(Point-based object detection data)

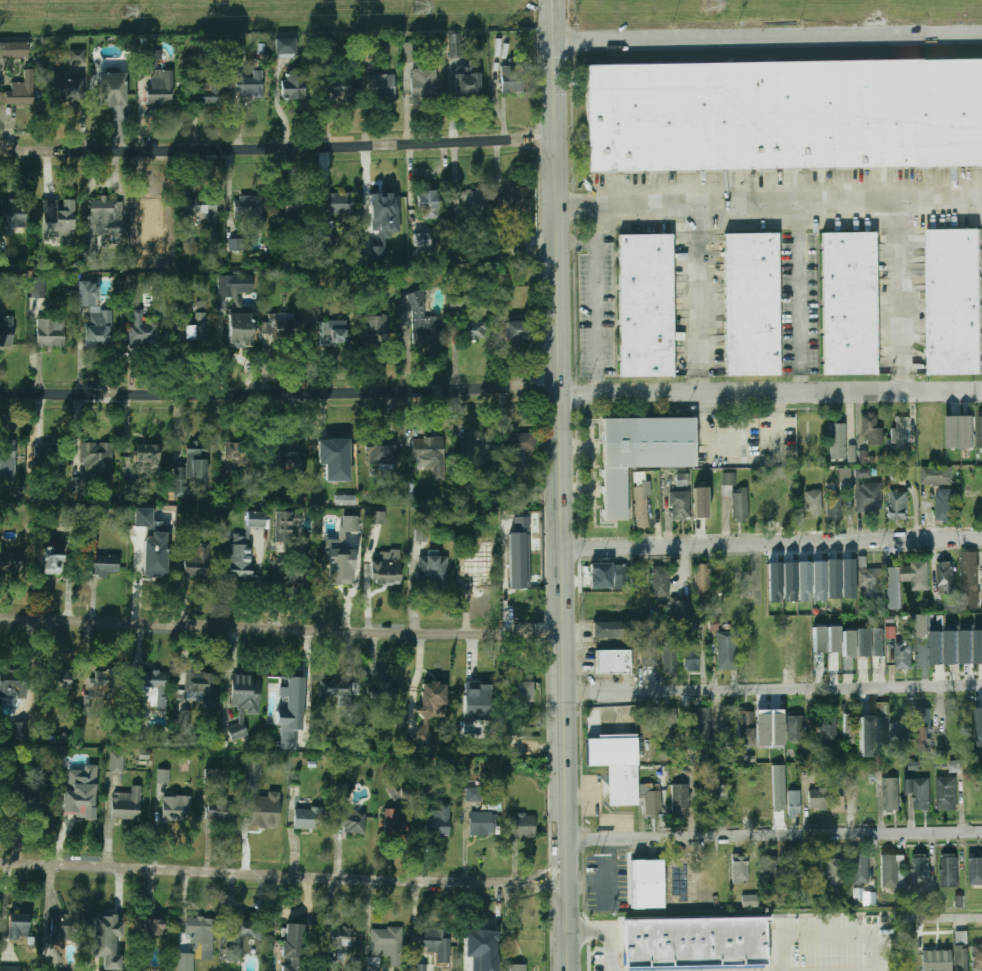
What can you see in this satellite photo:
power tower: (715, 6)
power tower: (420, 7)
power tower: (130, 13)
road: (767, 36)
building: (454, 44)
building: (285, 45)
building: (14, 49)
building: (237, 49)
building: (412, 51)
building: (76, 56)
building: (153, 58)
building: (467, 79)
building: (512, 79)
building: (424, 83)
building: (249, 84)
building: (295, 84)
building: (380, 86)
building: (160, 87)
building: (338, 87)
building: (112, 89)
building: (20, 90)
building: (70, 90)
building: (209, 91)
building: (785, 115)
road: (277, 149)
building: (471, 199)
building: (516, 200)
building: (428, 202)
building: (339, 203)
building: (293, 204)
road: (769, 205)
building: (149, 209)
building: (249, 209)
building: (203, 212)
building: (12, 216)
building: (104, 216)
building: (58, 219)
building: (383, 221)
building: (331, 238)
building: (421, 239)
road: (577, 241)
building: (235, 244)
building: (234, 286)
building: (38, 287)
road: (701, 290)
road: (801, 290)
road: (902, 290)
building: (87, 293)
road: (597, 300)
building: (955, 300)
building: (458, 302)
building: (753, 304)
building: (850, 304)
building: (646, 305)
building: (423, 321)
building: (198, 322)
building: (284, 325)
building: (98, 327)
building: (268, 327)
building: (374, 327)
building: (140, 329)
building: (240, 329)
building: (6, 330)
building: (474, 330)
building: (517, 330)
building: (49, 332)
building: (332, 333)
road: (772, 393)
road: (280, 395)
building: (870, 428)
building: (901, 429)
building: (980, 430)
building: (960, 431)
building: (837, 440)
building: (517, 449)
building: (41, 451)
building: (476, 451)
building: (147, 453)
building: (283, 453)
building: (642, 453)
building: (851, 453)
building: (381, 454)
building: (430, 455)
building: (862, 456)
building: (97, 457)
building: (242, 457)
building: (335, 458)
building: (7, 459)
building: (189, 469)
building: (936, 474)
building: (845, 477)
building: (681, 479)
building: (226, 482)
building: (727, 482)
road: (563, 485)
building: (80, 486)
building: (868, 496)
building: (345, 500)
building: (699, 502)
building: (813, 502)
building: (641, 503)
building: (897, 504)
building: (945, 504)
building: (680, 505)
building: (740, 506)
building: (785, 506)
building: (835, 506)
building: (976, 506)
building: (760, 508)
building: (69, 516)
building: (143, 517)
building: (377, 517)
building: (256, 519)
building: (286, 524)
building: (158, 525)
building: (421, 533)
building: (303, 544)
road: (772, 544)
building: (341, 553)
building: (519, 553)
building: (241, 556)
building: (151, 557)
building: (53, 560)
building: (196, 560)
building: (11, 561)
building: (105, 566)
building: (386, 567)
building: (432, 568)
building: (599, 574)
building: (915, 574)
building: (296, 575)
building: (477, 575)
building: (868, 576)
building: (969, 576)
building: (621, 577)
building: (945, 577)
building: (833, 578)
building: (848, 578)
road: (367, 579)
building: (818, 580)
building: (702, 581)
building: (804, 581)
building: (660, 582)
building: (774, 582)
building: (789, 582)
road: (356, 583)
building: (893, 587)
building: (681, 608)
building: (922, 625)
road: (282, 630)
building: (630, 635)
building: (819, 639)
building: (834, 639)
building: (863, 642)
building: (878, 642)
building: (848, 643)
building: (978, 645)
building: (952, 646)
building: (967, 646)
building: (938, 647)
building: (726, 650)
building: (921, 654)
building: (902, 655)
building: (690, 656)
building: (670, 657)
building: (819, 661)
building: (613, 662)
building: (61, 686)
building: (103, 686)
building: (13, 687)
building: (201, 687)
building: (340, 689)
road: (773, 689)
building: (152, 692)
building: (521, 692)
building: (383, 696)
building: (472, 697)
building: (243, 701)
building: (286, 706)
building: (430, 709)
building: (185, 722)
building: (668, 722)
building: (699, 722)
building: (979, 725)
building: (807, 726)
building: (794, 727)
building: (849, 727)
building: (745, 728)
building: (772, 728)
building: (137, 729)
building: (869, 729)
building: (924, 729)
building: (20, 731)
building: (827, 731)
building: (899, 733)
building: (144, 754)
building: (117, 762)
building: (954, 765)
building: (615, 768)
building: (163, 775)
building: (252, 775)
building: (215, 777)
building: (474, 790)
building: (918, 791)
building: (946, 791)
building: (890, 793)
building: (76, 794)
building: (343, 794)
building: (712, 795)
building: (679, 799)
building: (817, 799)
building: (33, 800)
building: (793, 800)
building: (652, 802)
building: (126, 804)
building: (837, 804)
building: (0, 806)
building: (175, 808)
building: (219, 811)
building: (262, 814)
building: (306, 818)
building: (438, 820)
building: (351, 821)
building: (394, 822)
building: (482, 823)
building: (522, 824)
road: (774, 834)
building: (920, 867)
building: (739, 868)
building: (767, 868)
building: (948, 868)
building: (976, 868)
building: (859, 869)
building: (834, 870)
building: (893, 870)
road: (283, 875)
road: (611, 881)
building: (643, 885)
building: (863, 894)
building: (929, 900)
building: (958, 900)
building: (750, 901)
road: (949, 915)
building: (18, 926)
building: (64, 927)
building: (154, 927)
building: (197, 936)
building: (696, 936)
building: (241, 938)
building: (107, 939)
building: (342, 940)
road: (606, 940)
building: (527, 941)
building: (436, 944)
building: (385, 946)
building: (292, 947)
building: (478, 948)
building: (947, 956)
building: (977, 956)
building: (185, 962)
parking lot: (751, 963)
building: (325, 964)
building: (420, 967)
building: (518, 967)
building: (9, 968)

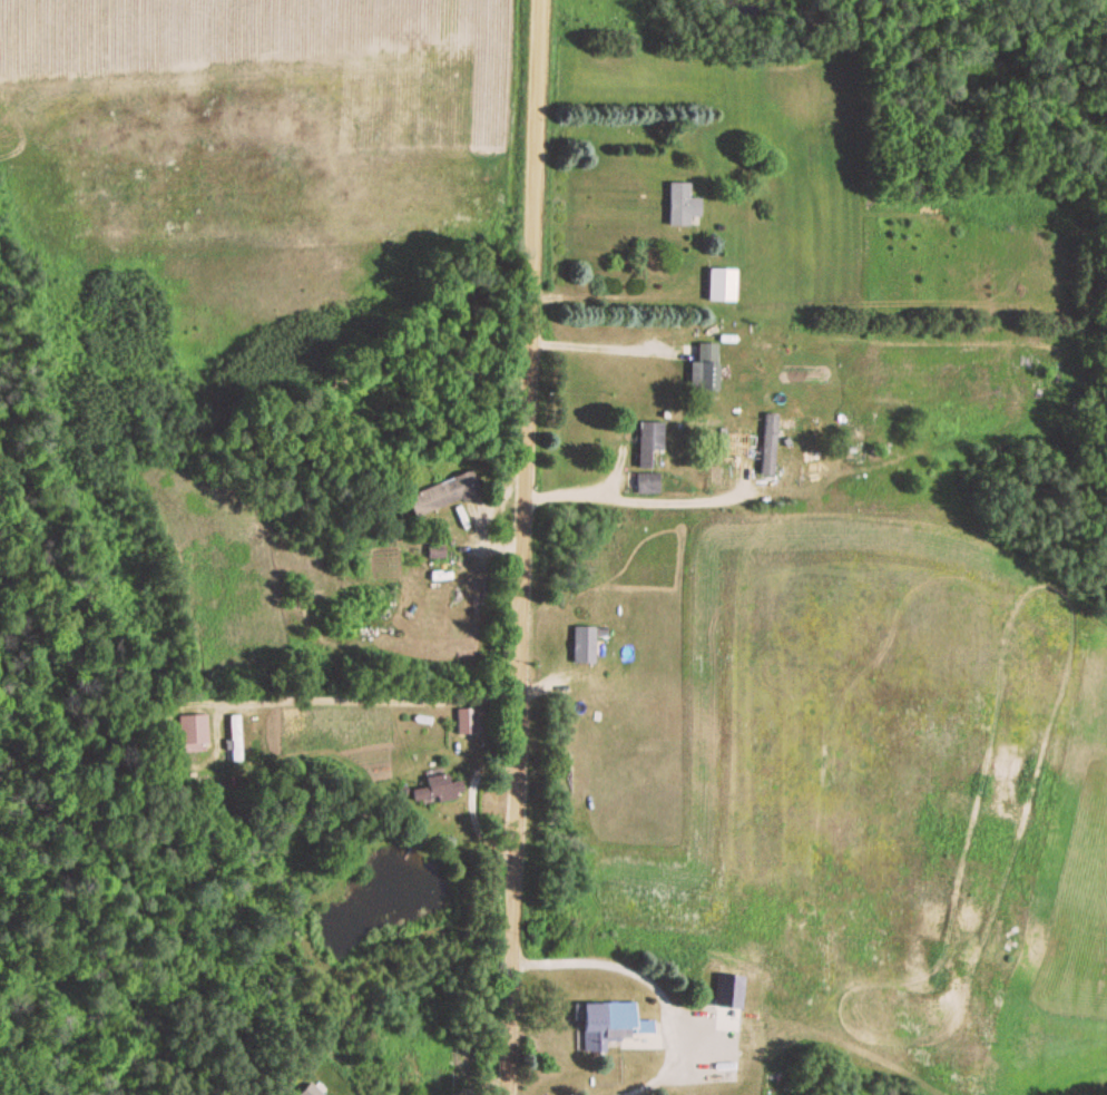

To do: Out of the records, collect only those lines that contain the string "tower".

Exercise response:
power tower: (715, 6)
power tower: (420, 7)
power tower: (130, 13)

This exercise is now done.